**Task brief**
Write the lines below out exactly, dropping each picture.

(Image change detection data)
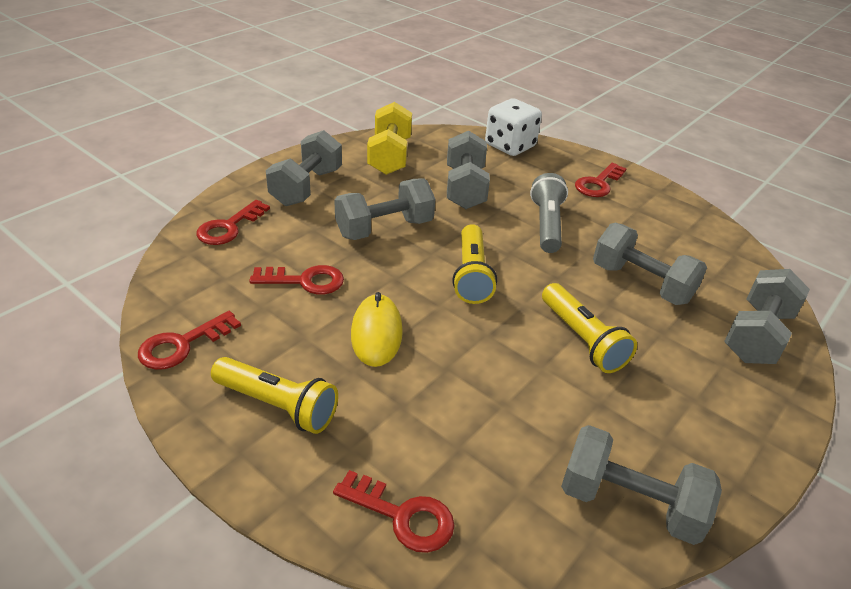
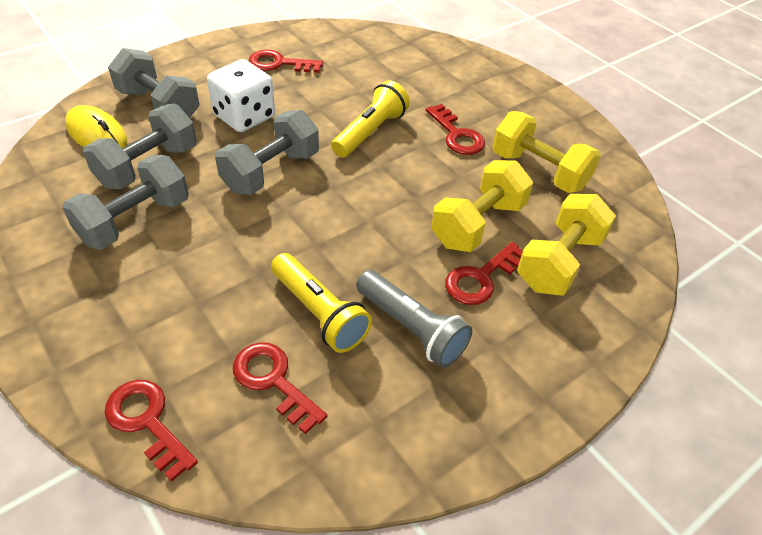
grey dumbbell: 6 -> 4
yellow dumbbell: 1 -> 3
yellow flashlight: 3 -> 2

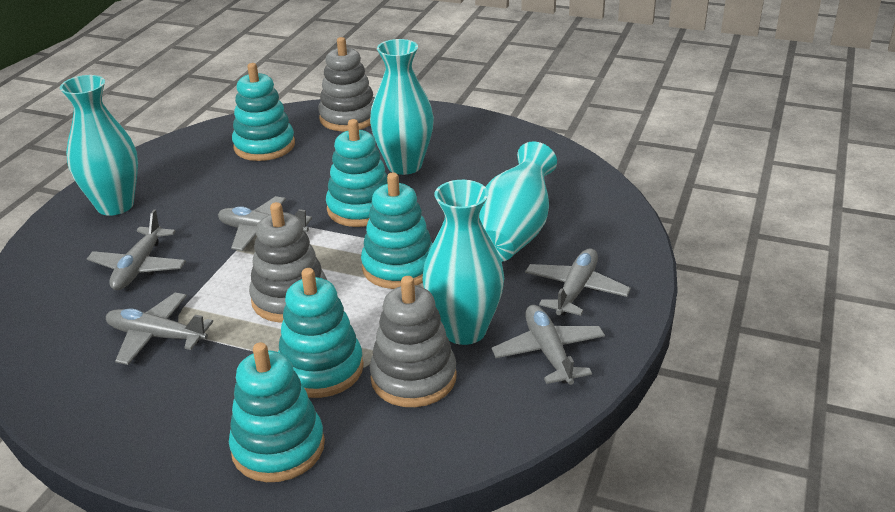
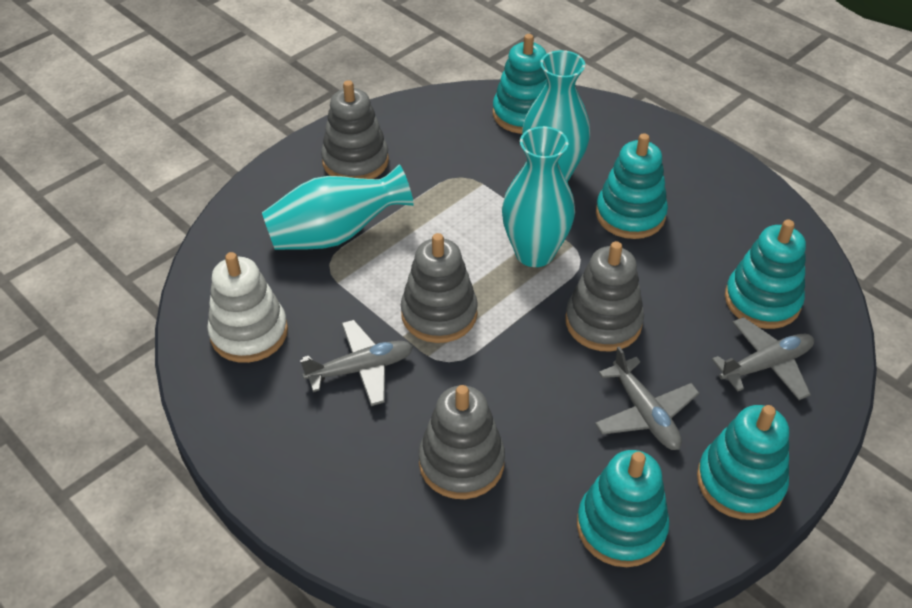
grey plane: 5 -> 3
grey stacking toy: 3 -> 4
turquoise vase: 4 -> 3
white stacking toy: 0 -> 1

**Problem solution**
grey dumbbell: 6 -> 4
yellow dumbbell: 1 -> 3
yellow flashlight: 3 -> 2

grey plane: 5 -> 3
grey stacking toy: 3 -> 4
turquoise vase: 4 -> 3
white stacking toy: 0 -> 1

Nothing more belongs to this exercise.